=== Extracted information ===
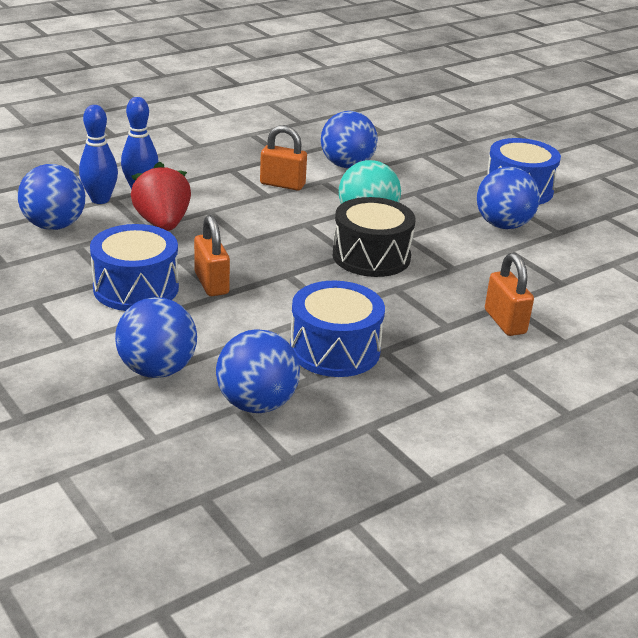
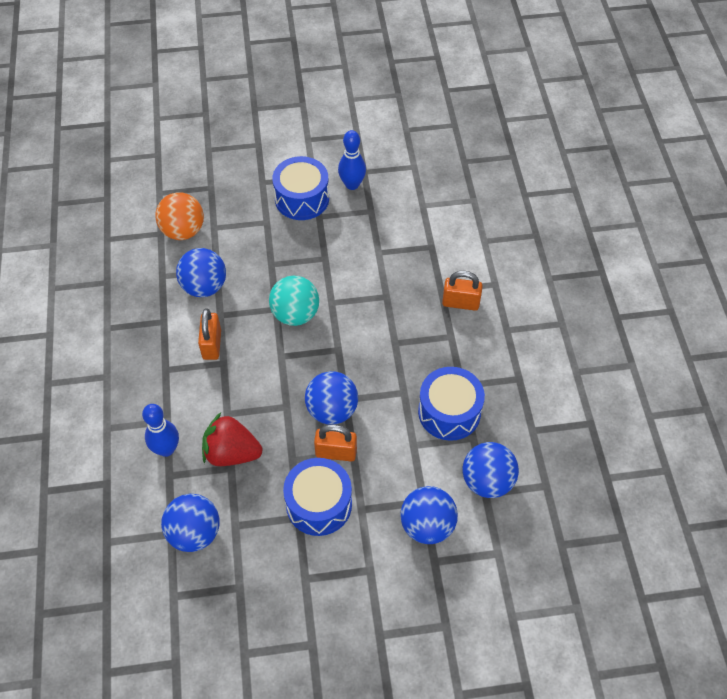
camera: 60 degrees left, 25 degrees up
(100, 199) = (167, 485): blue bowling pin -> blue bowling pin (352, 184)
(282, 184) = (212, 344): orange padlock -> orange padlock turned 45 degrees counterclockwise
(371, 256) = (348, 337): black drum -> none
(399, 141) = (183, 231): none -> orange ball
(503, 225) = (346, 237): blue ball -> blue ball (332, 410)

=== Task instructions ===
Please transcribe every entry above exactly, leaving out any pictures.

=== Exercise result ===
camera: 60 degrees left, 25 degrees up
(100, 199) = (167, 485): blue bowling pin -> blue bowling pin (352, 184)
(282, 184) = (212, 344): orange padlock -> orange padlock turned 45 degrees counterclockwise
(371, 256) = (348, 337): black drum -> none
(399, 141) = (183, 231): none -> orange ball
(503, 225) = (346, 237): blue ball -> blue ball (332, 410)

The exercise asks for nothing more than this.